**Problem to work on**
Use the entries below and reproduce exactly the lines from the one containing "turquoise bowling pin" down to the one containing "none -> turquoise boat [444,327,533,406]", both of them included.

**The data**
= = = =
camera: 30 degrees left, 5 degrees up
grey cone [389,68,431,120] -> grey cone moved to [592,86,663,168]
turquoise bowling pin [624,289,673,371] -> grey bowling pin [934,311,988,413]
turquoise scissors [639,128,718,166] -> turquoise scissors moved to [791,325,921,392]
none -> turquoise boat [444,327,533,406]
= = = =
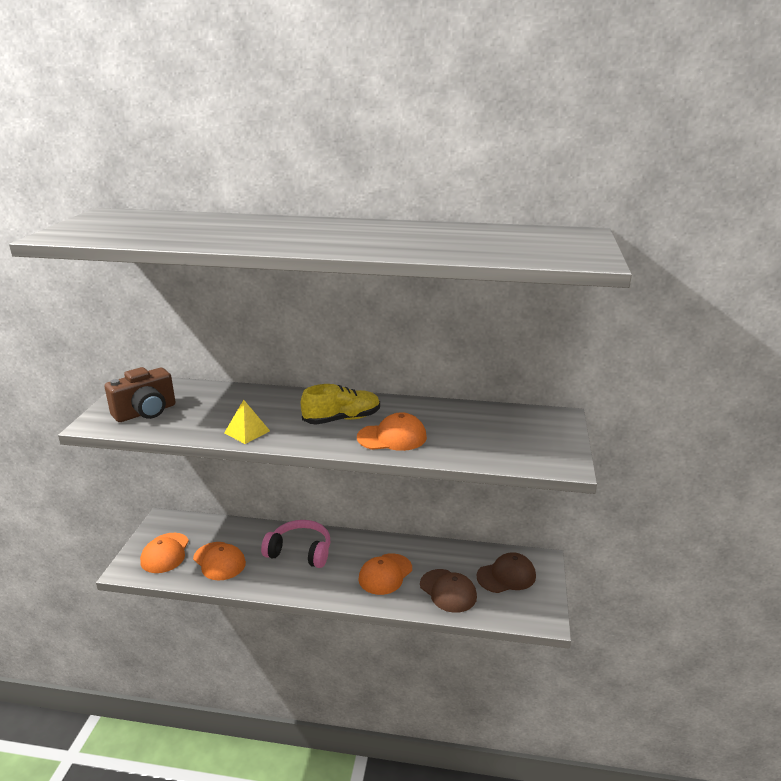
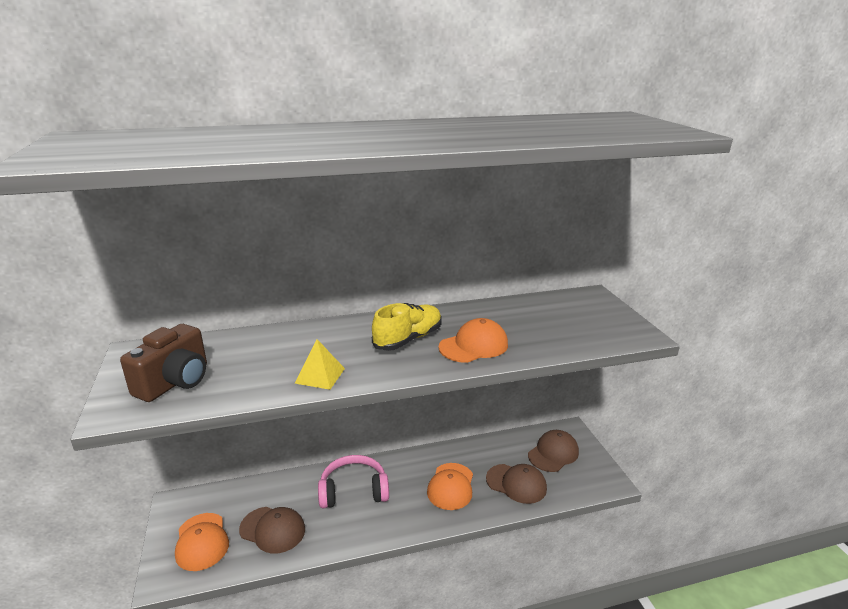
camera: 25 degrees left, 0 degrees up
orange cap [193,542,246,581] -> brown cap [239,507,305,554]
= = = =
**Solution to this task**
turquoise bowling pin [624,289,673,371] -> grey bowling pin [934,311,988,413]
turquoise scissors [639,128,718,166] -> turquoise scissors moved to [791,325,921,392]
none -> turquoise boat [444,327,533,406]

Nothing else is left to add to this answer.